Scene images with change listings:
..............................

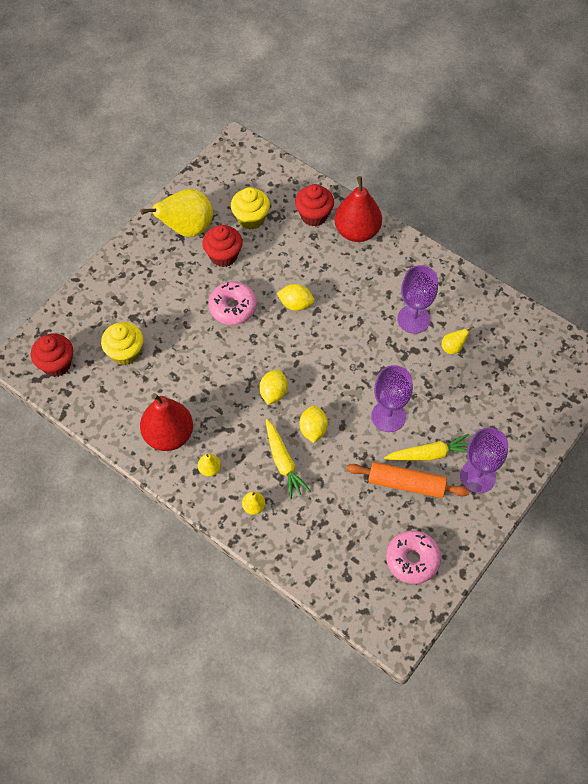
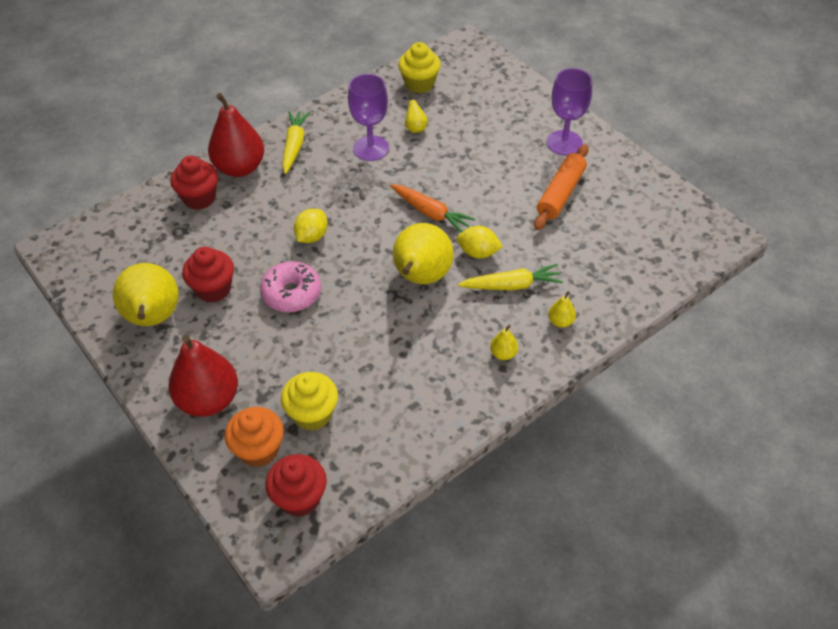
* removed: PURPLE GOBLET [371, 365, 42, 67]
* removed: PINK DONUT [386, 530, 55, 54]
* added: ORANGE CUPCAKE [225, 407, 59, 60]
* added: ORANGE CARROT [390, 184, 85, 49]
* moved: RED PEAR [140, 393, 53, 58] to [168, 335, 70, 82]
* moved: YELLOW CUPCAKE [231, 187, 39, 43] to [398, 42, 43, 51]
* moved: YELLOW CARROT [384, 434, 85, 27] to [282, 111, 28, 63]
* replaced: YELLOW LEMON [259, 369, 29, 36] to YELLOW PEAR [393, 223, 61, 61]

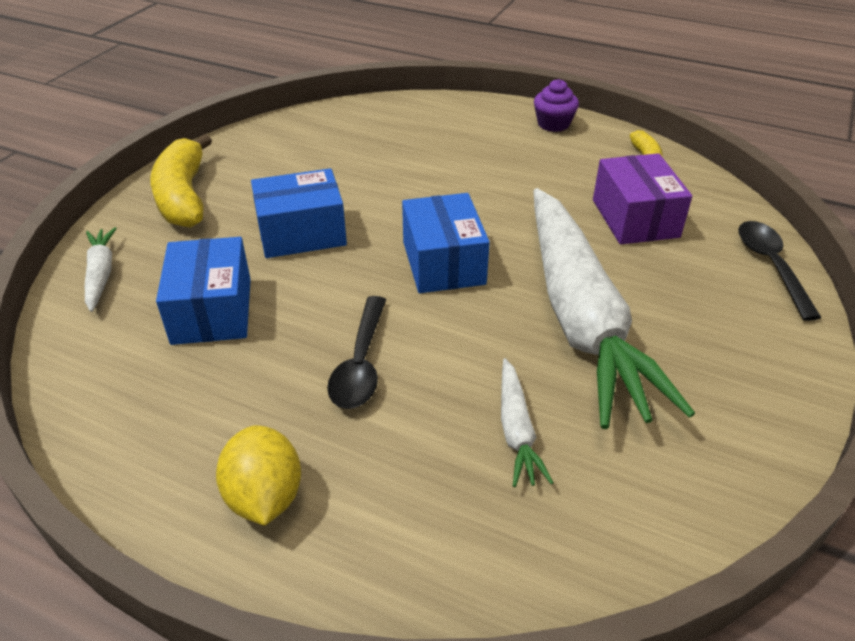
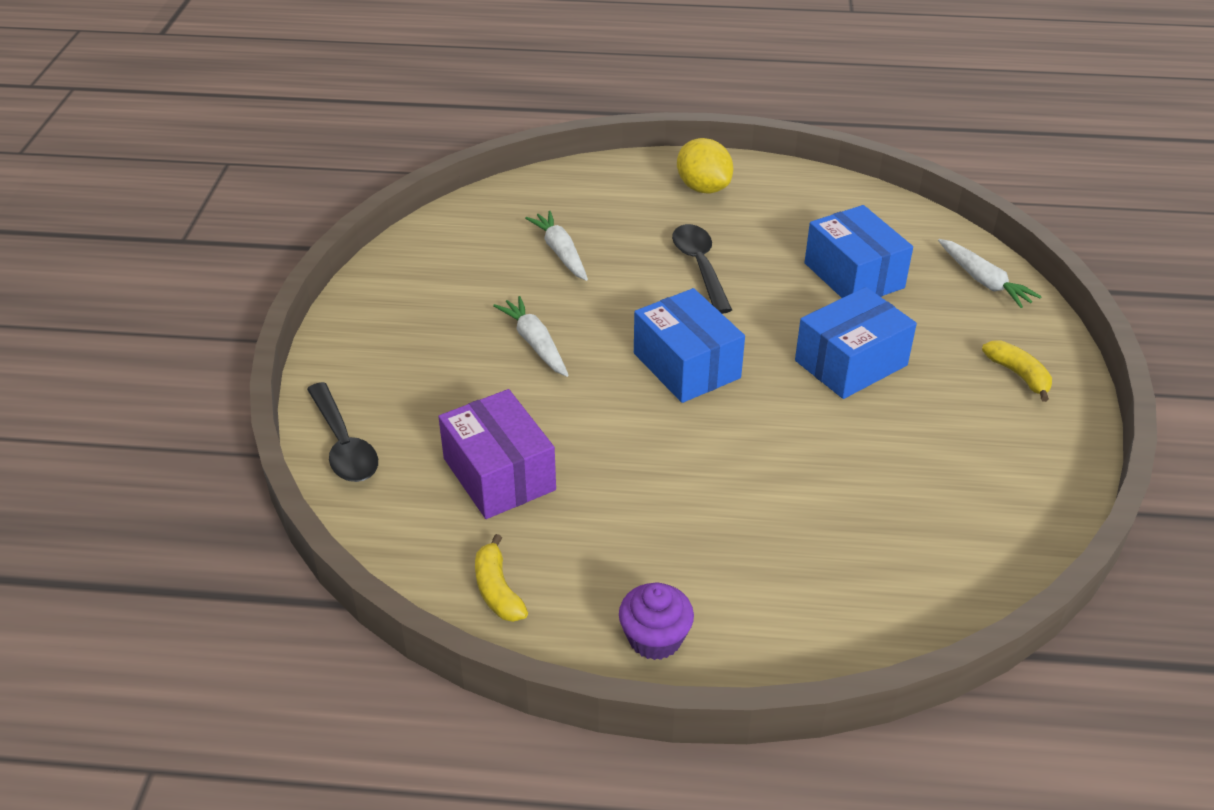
* resized: YELLOW BANANA [150, 134, 62, 94] = [982, 340, 70, 62] x0.51
* resized: WHITE CARROT [533, 188, 162, 241] = [493, 296, 76, 81] x0.40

..............................

| TASK OBJECTIVE |
With the pictures dropped, write out all of the entries word for word.

| RESPONSE TO THIS TASK |
* removed: PURPLE GOBLET [371, 365, 42, 67]
* removed: PINK DONUT [386, 530, 55, 54]
* added: ORANGE CUPCAKE [225, 407, 59, 60]
* added: ORANGE CARROT [390, 184, 85, 49]
* moved: RED PEAR [140, 393, 53, 58] to [168, 335, 70, 82]
* moved: YELLOW CUPCAKE [231, 187, 39, 43] to [398, 42, 43, 51]
* moved: YELLOW CARROT [384, 434, 85, 27] to [282, 111, 28, 63]
* replaced: YELLOW LEMON [259, 369, 29, 36] to YELLOW PEAR [393, 223, 61, 61]

* resized: YELLOW BANANA [150, 134, 62, 94] = [982, 340, 70, 62] x0.51
* resized: WHITE CARROT [533, 188, 162, 241] = [493, 296, 76, 81] x0.40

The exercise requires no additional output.